» **Exercise instructions**
When you reach the records, transcribe each one exactly.

+--

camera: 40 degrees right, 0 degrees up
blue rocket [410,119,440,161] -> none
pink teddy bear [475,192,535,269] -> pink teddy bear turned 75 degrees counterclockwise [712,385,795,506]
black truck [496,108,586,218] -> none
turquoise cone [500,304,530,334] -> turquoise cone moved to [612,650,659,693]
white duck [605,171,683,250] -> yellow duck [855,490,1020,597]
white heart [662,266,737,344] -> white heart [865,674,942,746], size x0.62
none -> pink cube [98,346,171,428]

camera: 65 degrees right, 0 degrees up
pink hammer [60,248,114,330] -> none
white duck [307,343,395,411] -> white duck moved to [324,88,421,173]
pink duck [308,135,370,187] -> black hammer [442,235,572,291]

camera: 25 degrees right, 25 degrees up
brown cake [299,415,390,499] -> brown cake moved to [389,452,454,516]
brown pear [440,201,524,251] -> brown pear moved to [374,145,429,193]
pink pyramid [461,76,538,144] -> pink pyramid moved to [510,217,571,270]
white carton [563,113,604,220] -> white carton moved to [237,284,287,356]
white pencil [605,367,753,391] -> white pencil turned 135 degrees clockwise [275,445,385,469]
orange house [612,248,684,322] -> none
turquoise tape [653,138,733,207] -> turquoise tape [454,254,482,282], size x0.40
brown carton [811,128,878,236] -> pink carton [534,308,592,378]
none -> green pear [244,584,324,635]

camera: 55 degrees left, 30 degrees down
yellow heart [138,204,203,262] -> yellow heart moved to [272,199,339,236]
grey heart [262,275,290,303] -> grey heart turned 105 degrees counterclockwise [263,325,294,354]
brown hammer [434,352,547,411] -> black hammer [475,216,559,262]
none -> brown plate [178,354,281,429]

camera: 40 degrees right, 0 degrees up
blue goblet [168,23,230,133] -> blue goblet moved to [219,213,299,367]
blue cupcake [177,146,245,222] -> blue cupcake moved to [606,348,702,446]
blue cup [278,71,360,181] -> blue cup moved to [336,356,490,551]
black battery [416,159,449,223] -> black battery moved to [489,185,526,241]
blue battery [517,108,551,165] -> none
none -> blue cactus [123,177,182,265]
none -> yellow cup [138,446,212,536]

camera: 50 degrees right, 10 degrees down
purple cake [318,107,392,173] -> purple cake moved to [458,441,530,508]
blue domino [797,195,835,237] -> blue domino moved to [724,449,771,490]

+--

» **Written reply**
camera: 40 degrees right, 0 degrees up
blue rocket [410,119,440,161] -> none
pink teddy bear [475,192,535,269] -> pink teddy bear turned 75 degrees counterclockwise [712,385,795,506]
black truck [496,108,586,218] -> none
turquoise cone [500,304,530,334] -> turquoise cone moved to [612,650,659,693]
white duck [605,171,683,250] -> yellow duck [855,490,1020,597]
white heart [662,266,737,344] -> white heart [865,674,942,746], size x0.62
none -> pink cube [98,346,171,428]

camera: 65 degrees right, 0 degrees up
pink hammer [60,248,114,330] -> none
white duck [307,343,395,411] -> white duck moved to [324,88,421,173]
pink duck [308,135,370,187] -> black hammer [442,235,572,291]

camera: 25 degrees right, 25 degrees up
brown cake [299,415,390,499] -> brown cake moved to [389,452,454,516]
brown pear [440,201,524,251] -> brown pear moved to [374,145,429,193]
pink pyramid [461,76,538,144] -> pink pyramid moved to [510,217,571,270]
white carton [563,113,604,220] -> white carton moved to [237,284,287,356]
white pencil [605,367,753,391] -> white pencil turned 135 degrees clockwise [275,445,385,469]
orange house [612,248,684,322] -> none
turquoise tape [653,138,733,207] -> turquoise tape [454,254,482,282], size x0.40
brown carton [811,128,878,236] -> pink carton [534,308,592,378]
none -> green pear [244,584,324,635]

camera: 55 degrees left, 30 degrees down
yellow heart [138,204,203,262] -> yellow heart moved to [272,199,339,236]
grey heart [262,275,290,303] -> grey heart turned 105 degrees counterclockwise [263,325,294,354]
brown hammer [434,352,547,411] -> black hammer [475,216,559,262]
none -> brown plate [178,354,281,429]

camera: 40 degrees right, 0 degrees up
blue goblet [168,23,230,133] -> blue goblet moved to [219,213,299,367]
blue cupcake [177,146,245,222] -> blue cupcake moved to [606,348,702,446]
blue cup [278,71,360,181] -> blue cup moved to [336,356,490,551]
black battery [416,159,449,223] -> black battery moved to [489,185,526,241]
blue battery [517,108,551,165] -> none
none -> blue cactus [123,177,182,265]
none -> yellow cup [138,446,212,536]

camera: 50 degrees right, 10 degrees down
purple cake [318,107,392,173] -> purple cake moved to [458,441,530,508]
blue domino [797,195,835,237] -> blue domino moved to [724,449,771,490]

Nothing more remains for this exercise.